— Task objective —
All lines of the listing that contain "degrees" should be shown in full.

— Data shown —
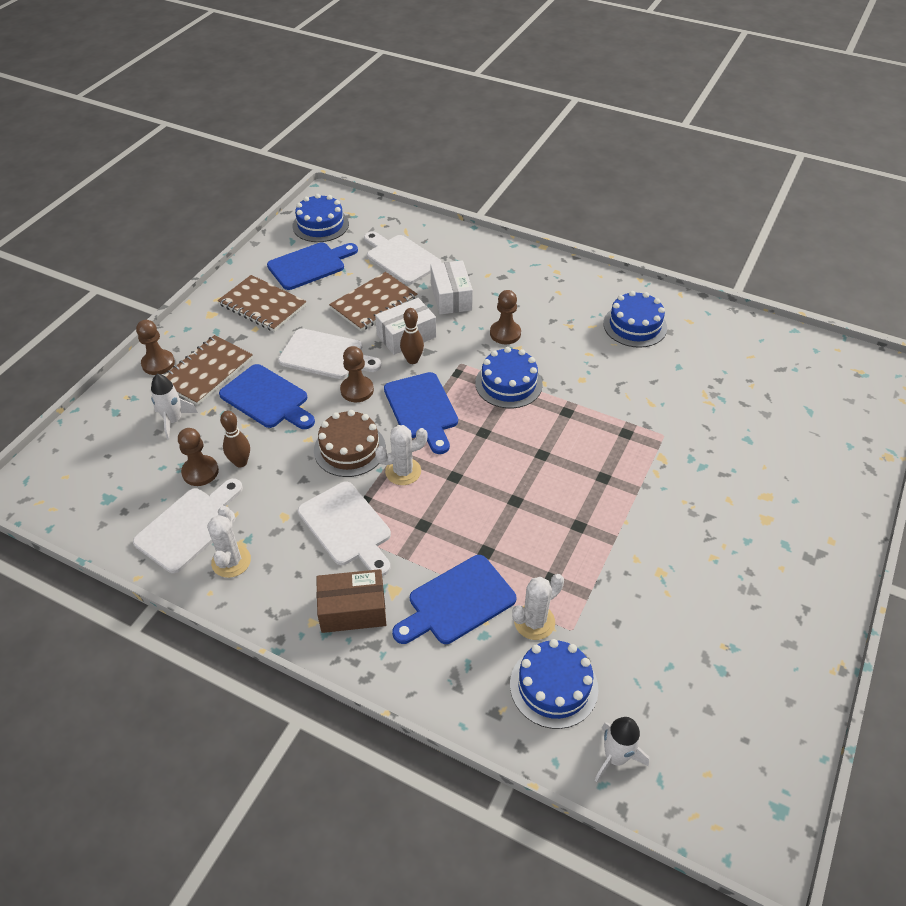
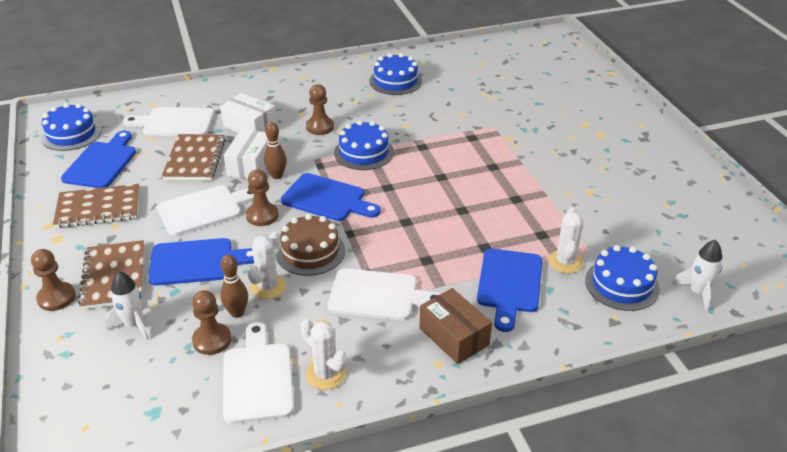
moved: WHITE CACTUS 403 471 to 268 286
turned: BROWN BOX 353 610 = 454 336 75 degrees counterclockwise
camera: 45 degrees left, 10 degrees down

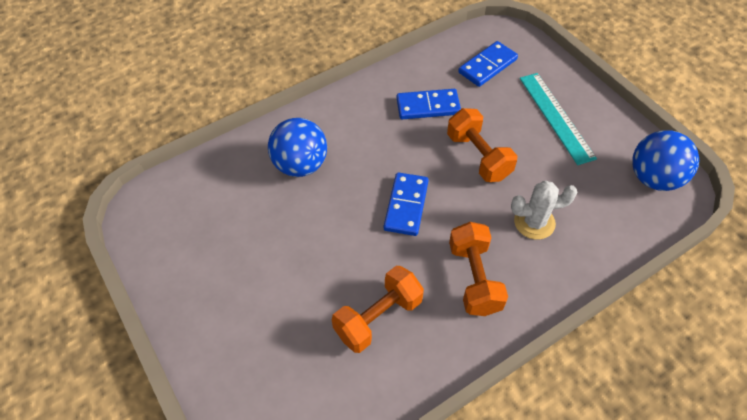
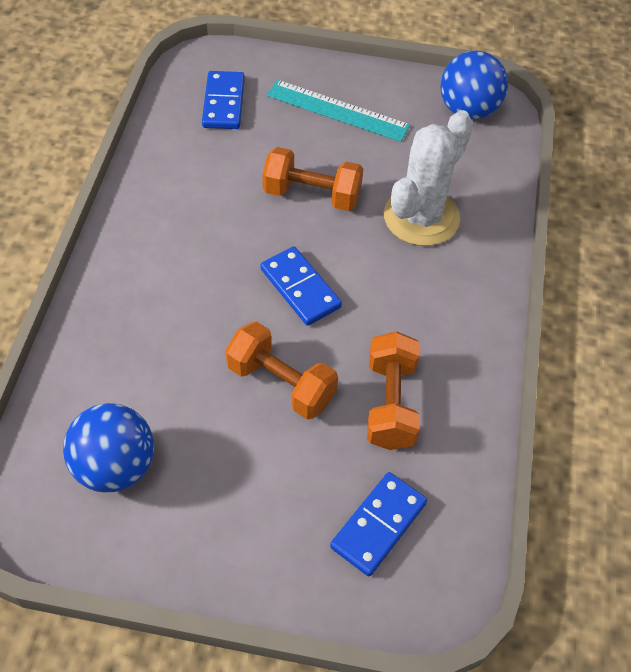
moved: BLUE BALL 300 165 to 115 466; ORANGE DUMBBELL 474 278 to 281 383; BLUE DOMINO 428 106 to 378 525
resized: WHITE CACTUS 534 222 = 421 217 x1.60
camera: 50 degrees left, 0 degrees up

— Solved exercise —
turned: BROWN BOX 353 610 = 454 336 75 degrees counterclockwise
camera: 45 degrees left, 10 degrees down
camera: 50 degrees left, 0 degrees up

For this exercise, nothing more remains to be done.